# TASK TO CARRY OUT
What you write must match the records exactly, except for the images, which are left out.

# RECORDS SUPPLIED
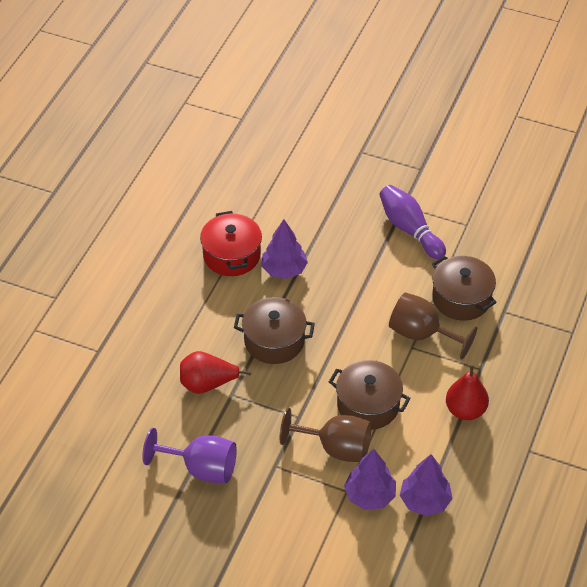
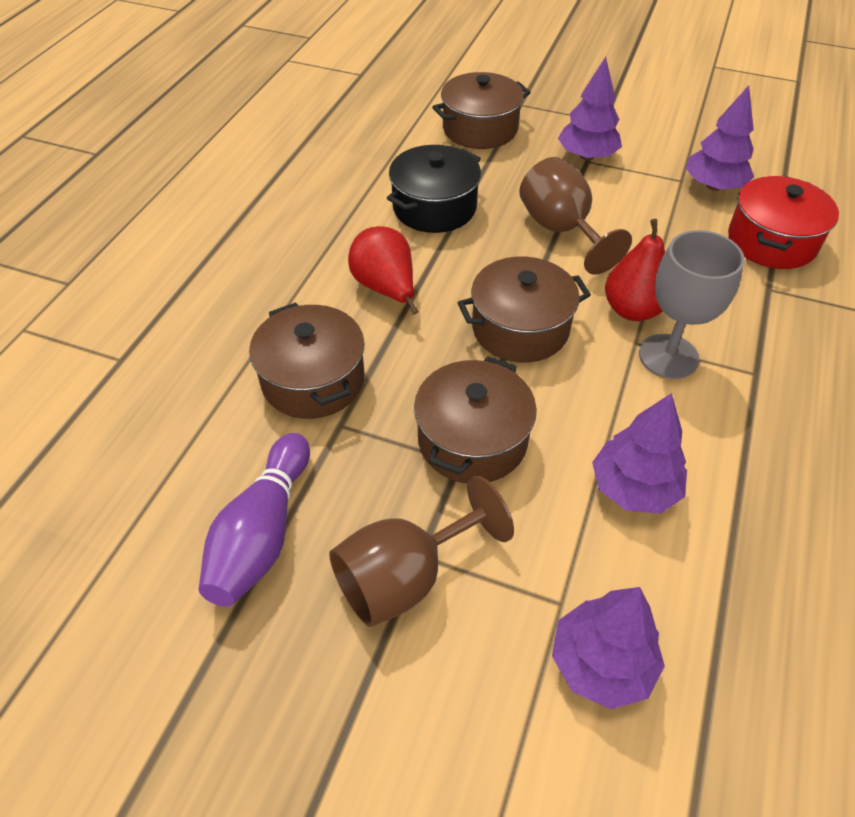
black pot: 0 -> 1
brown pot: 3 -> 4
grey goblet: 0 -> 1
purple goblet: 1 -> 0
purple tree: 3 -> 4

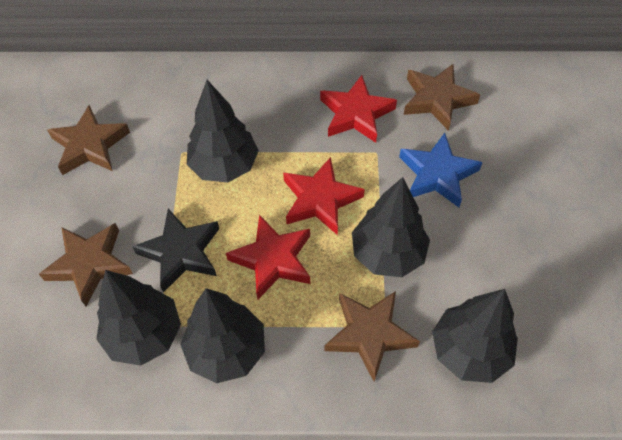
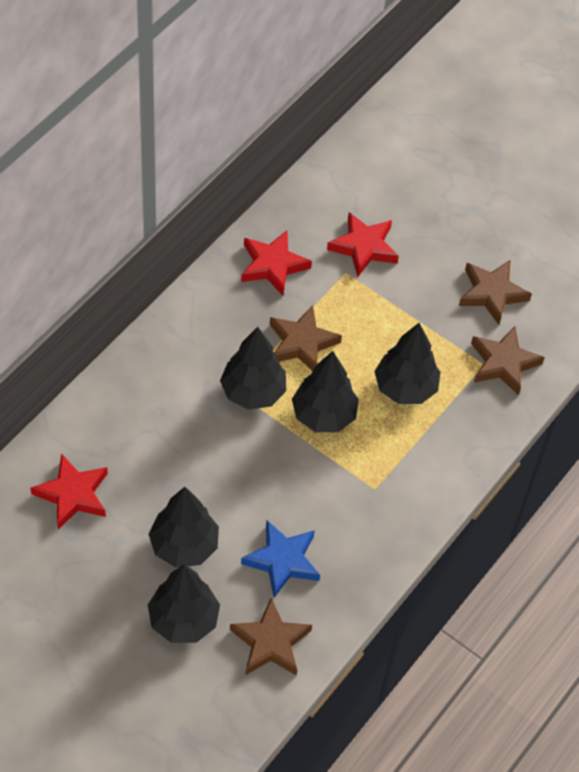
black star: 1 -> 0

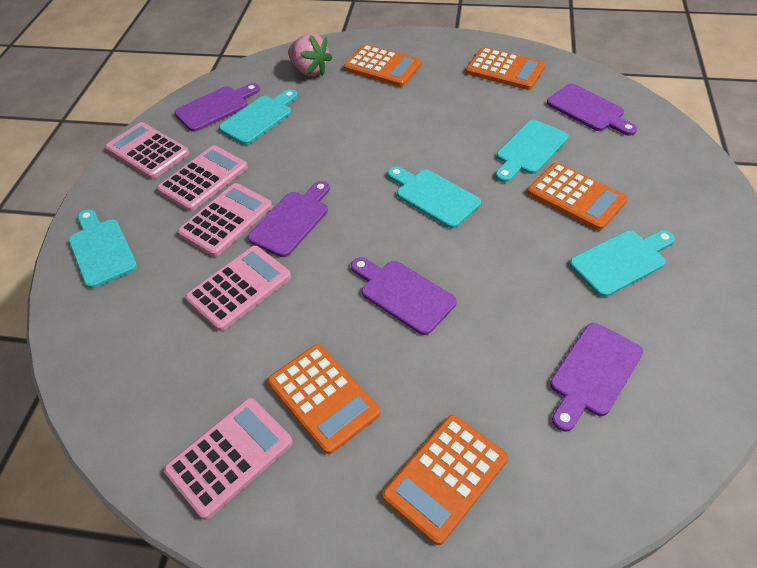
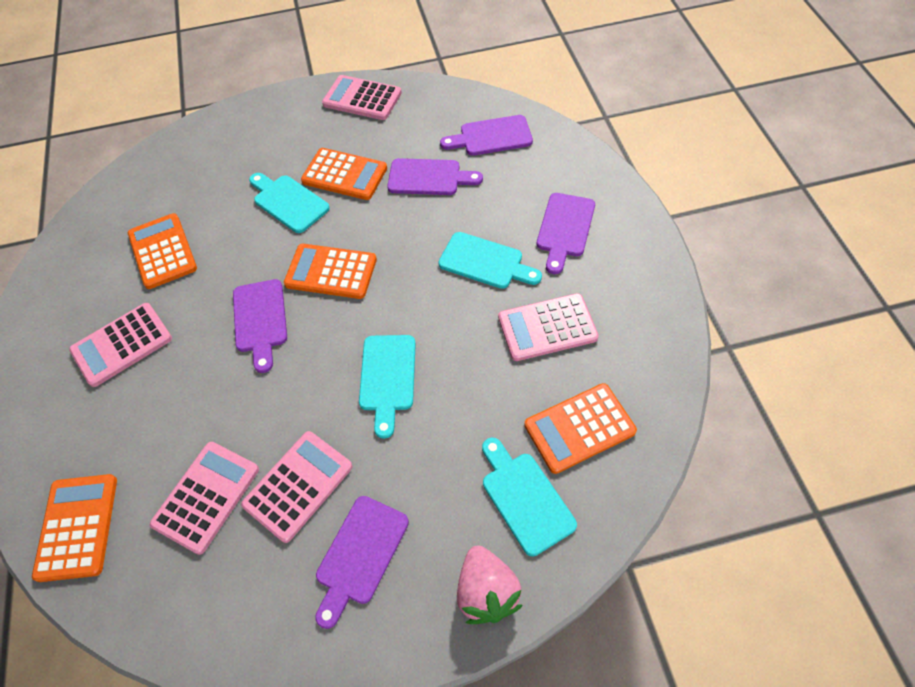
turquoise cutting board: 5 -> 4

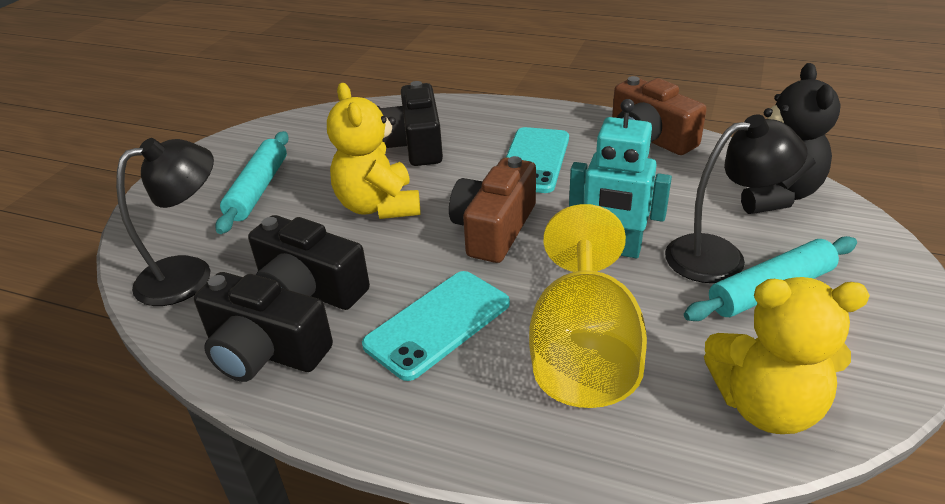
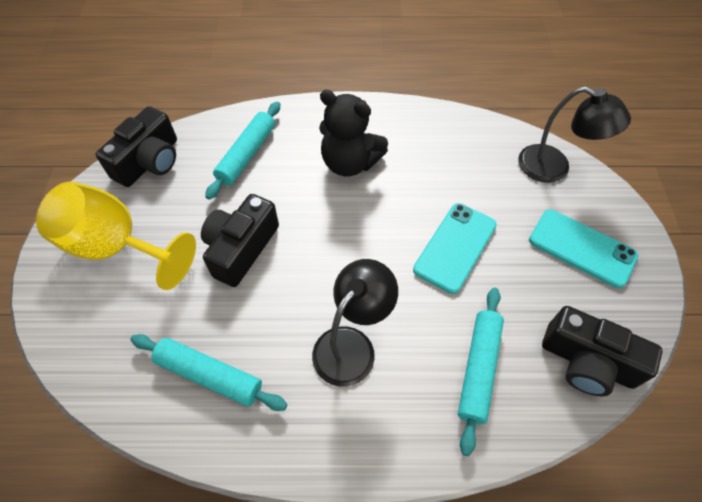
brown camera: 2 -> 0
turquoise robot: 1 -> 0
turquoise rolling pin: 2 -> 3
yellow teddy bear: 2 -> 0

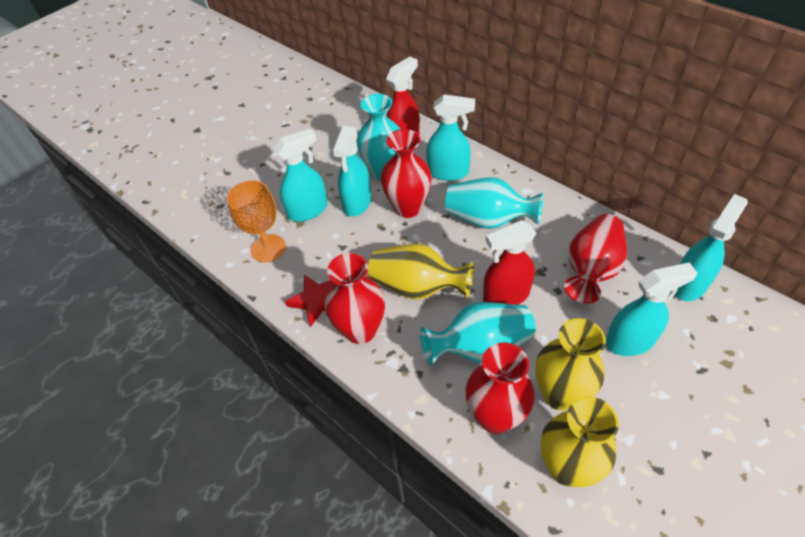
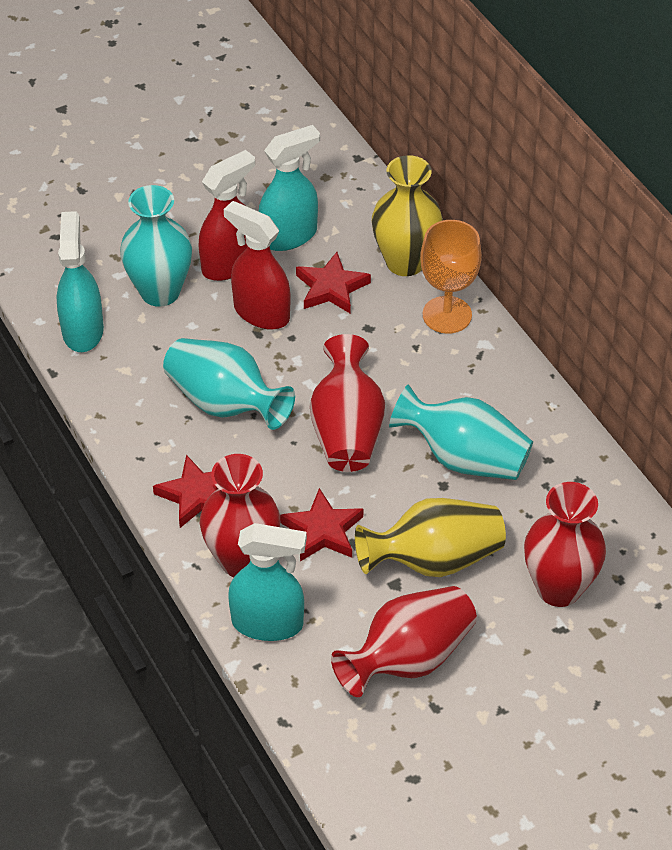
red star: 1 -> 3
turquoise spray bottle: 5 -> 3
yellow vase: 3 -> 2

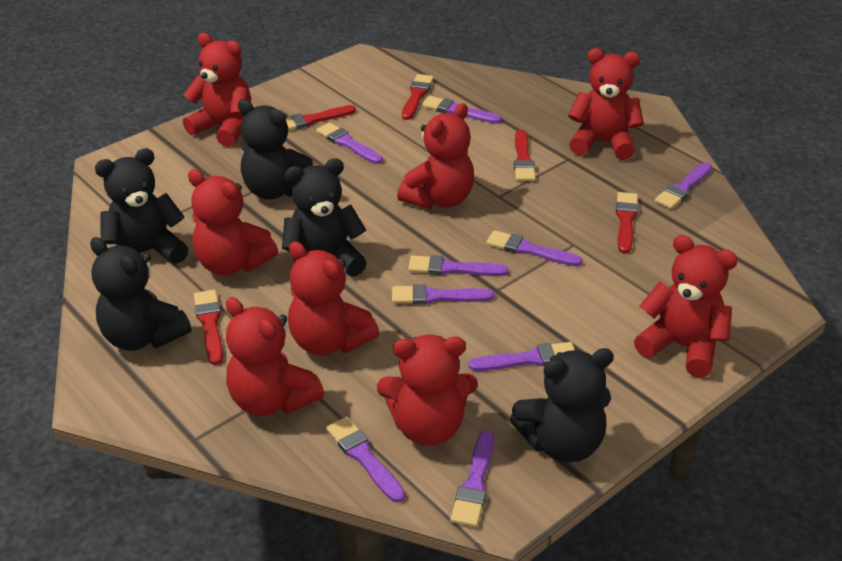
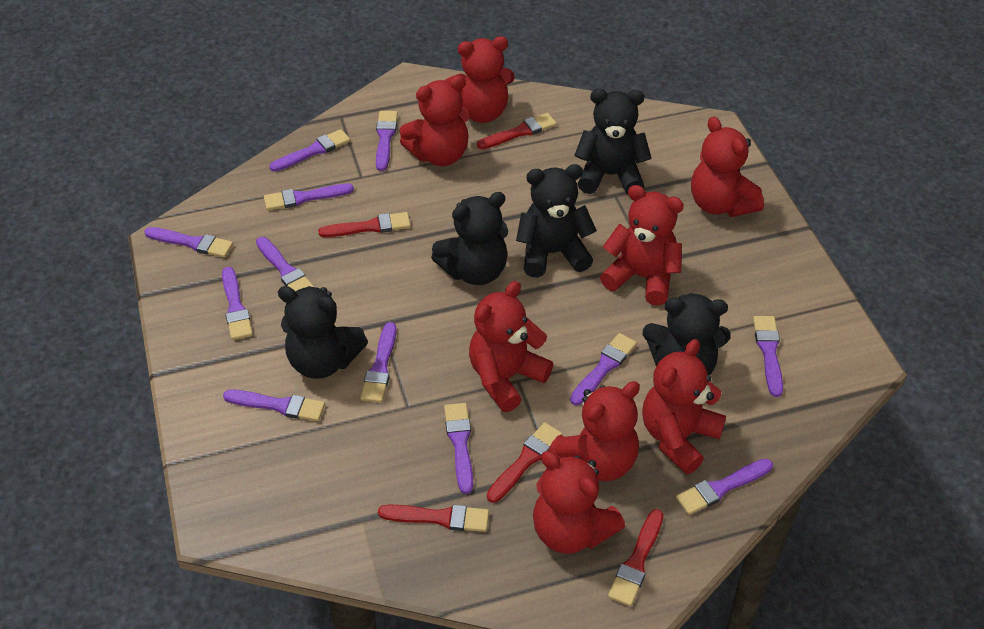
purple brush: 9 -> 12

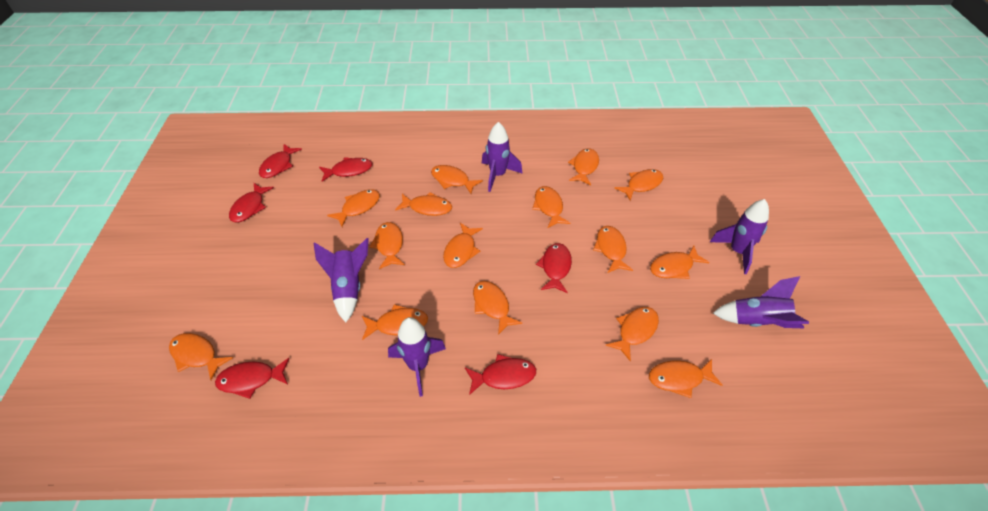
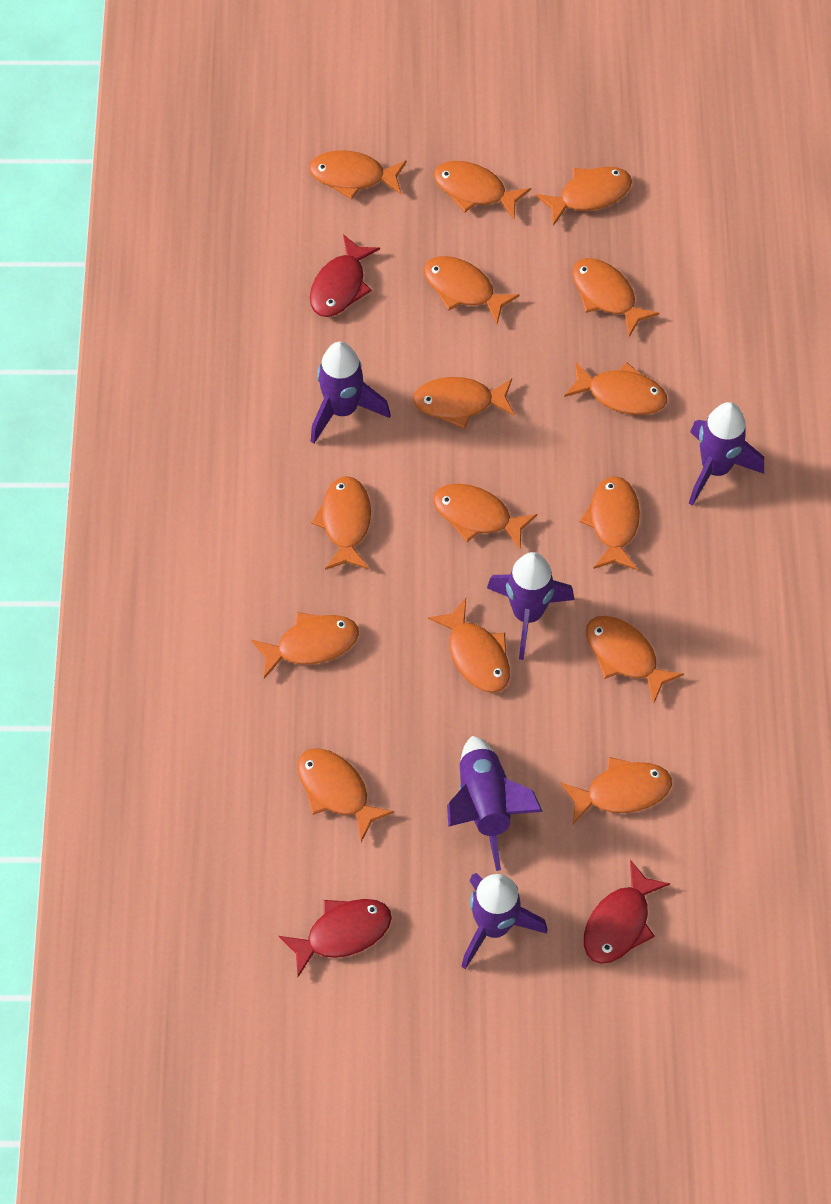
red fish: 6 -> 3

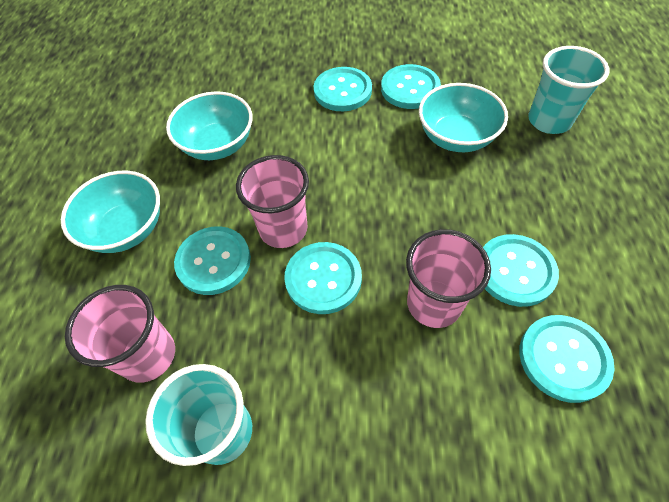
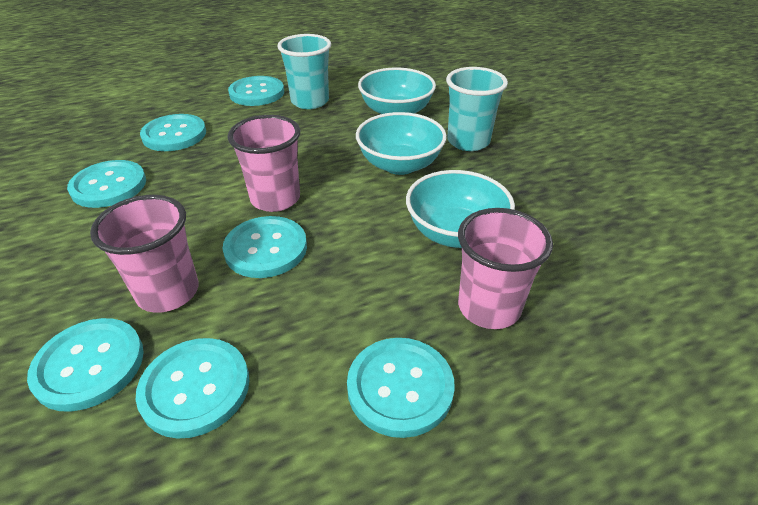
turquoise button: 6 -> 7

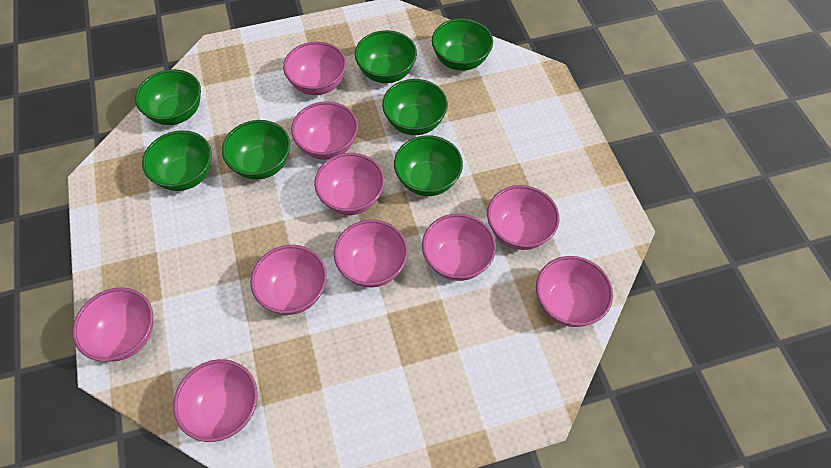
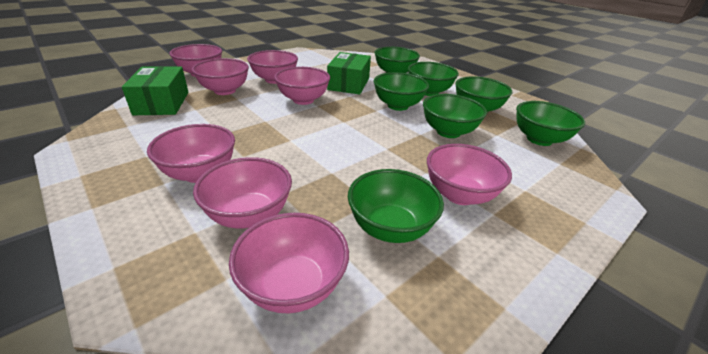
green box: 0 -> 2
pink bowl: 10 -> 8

# SOLVED EXERCISE
black pot: 0 -> 1
brown pot: 3 -> 4
grey goblet: 0 -> 1
purple goblet: 1 -> 0
purple tree: 3 -> 4

black star: 1 -> 0

turquoise cutting board: 5 -> 4

brown camera: 2 -> 0
turquoise robot: 1 -> 0
turquoise rolling pin: 2 -> 3
yellow teddy bear: 2 -> 0

red star: 1 -> 3
turquoise spray bottle: 5 -> 3
yellow vase: 3 -> 2

purple brush: 9 -> 12

red fish: 6 -> 3

turquoise button: 6 -> 7

green box: 0 -> 2
pink bowl: 10 -> 8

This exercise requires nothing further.